* TASK DIRECTIONS
In the entries below, find every line holding the string "orange" and collect it.

* MATERIAL PROVIDED
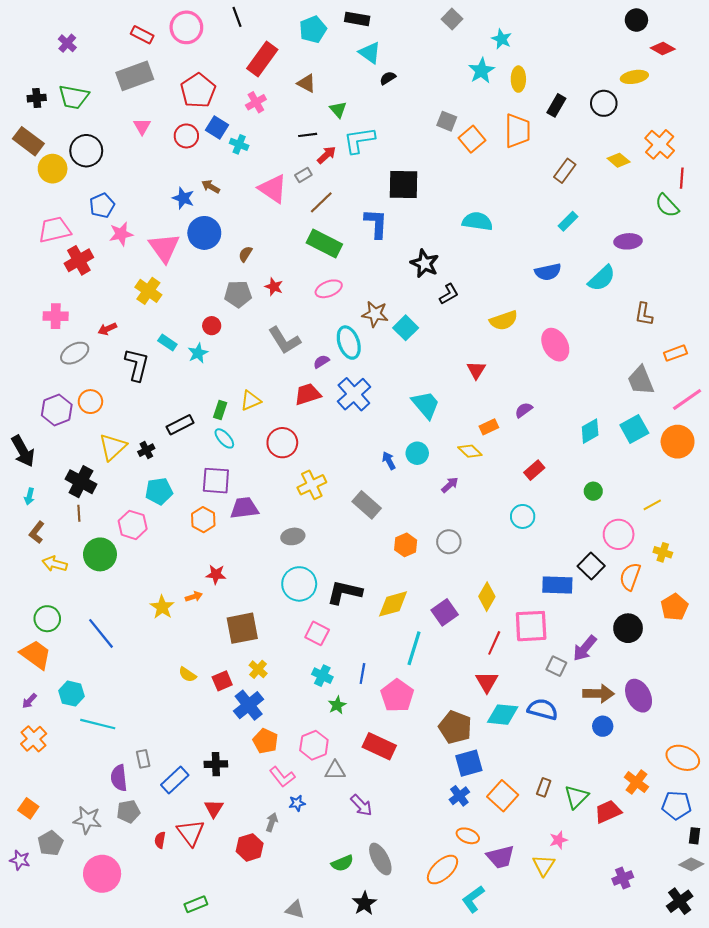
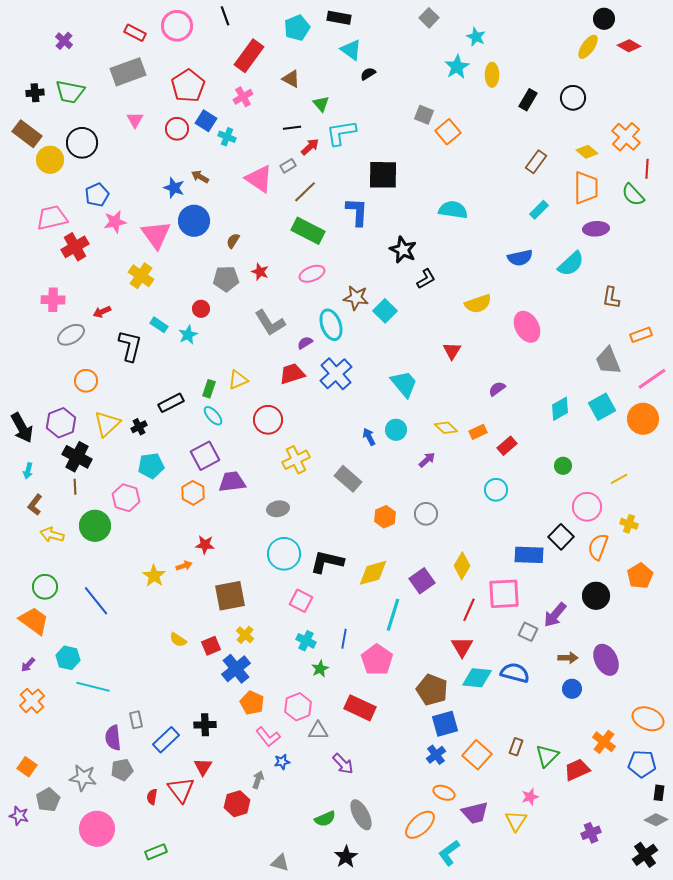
yellow ellipse: (634, 77) -> (588, 47), moved, turned -45
orange trapezoid: (517, 131) -> (586, 188), moved
purple hexagon: (57, 410) -> (61, 423), moved
orange rectangle: (489, 427) -> (478, 432), moved
purple square: (216, 481) -> (205, 456), turned -32
brown arrow: (599, 694) -> (568, 658), size x0.7
green rectangle: (196, 904) -> (156, 852), moved

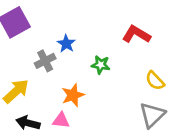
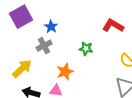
blue star: (66, 44) -> (51, 27), moved

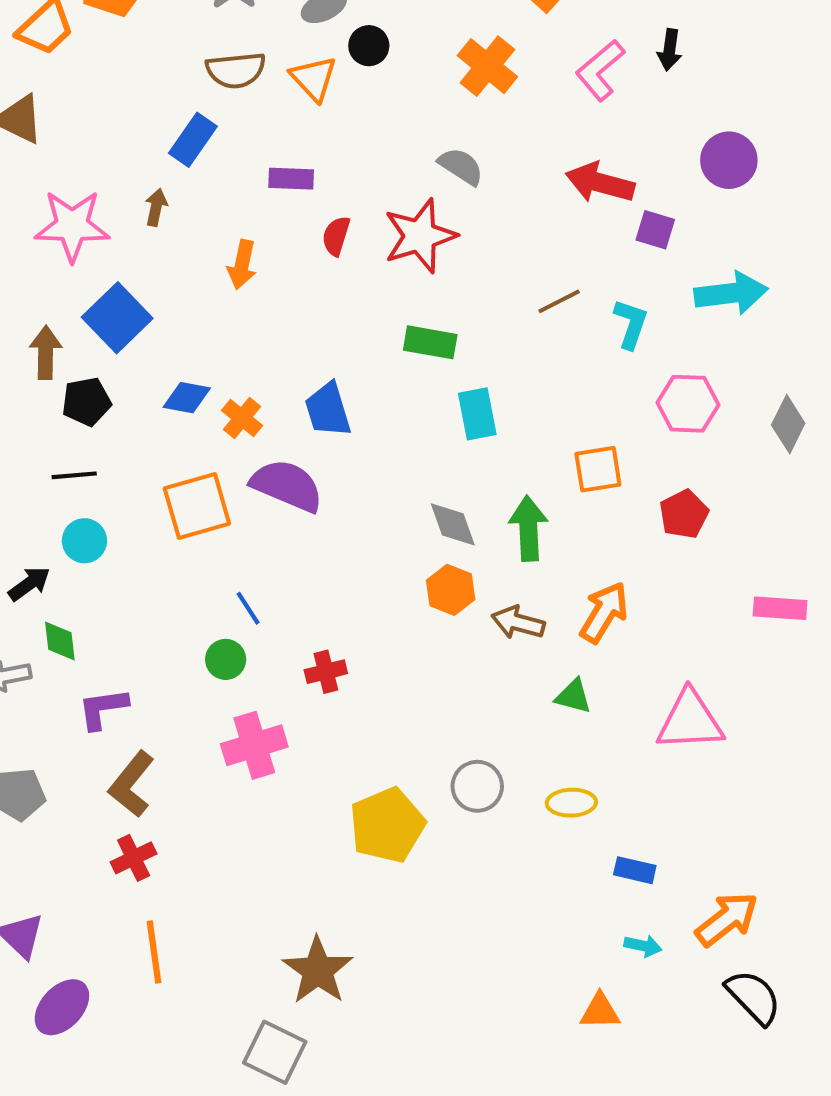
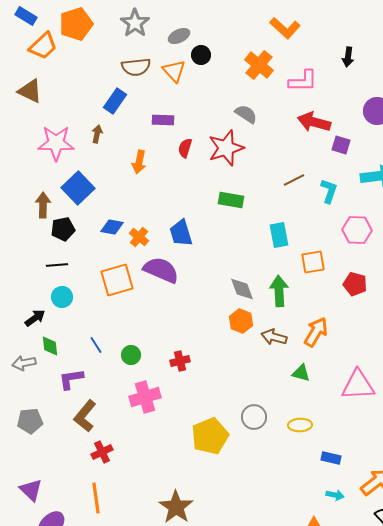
pink L-shape: (600, 70) -> (303, 81), moved, turned -140
cyan rectangle: (477, 414) -> (279, 235), moved
red pentagon: (684, 514) -> (355, 284), turned -30
blue line: (248, 608) -> (96, 345), moved
red cross: (134, 858) -> (102, 452), moved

* REPLY TO THE TASK
orange trapezoid: (517, 131) -> (586, 188), moved
orange rectangle: (489, 427) -> (478, 432), moved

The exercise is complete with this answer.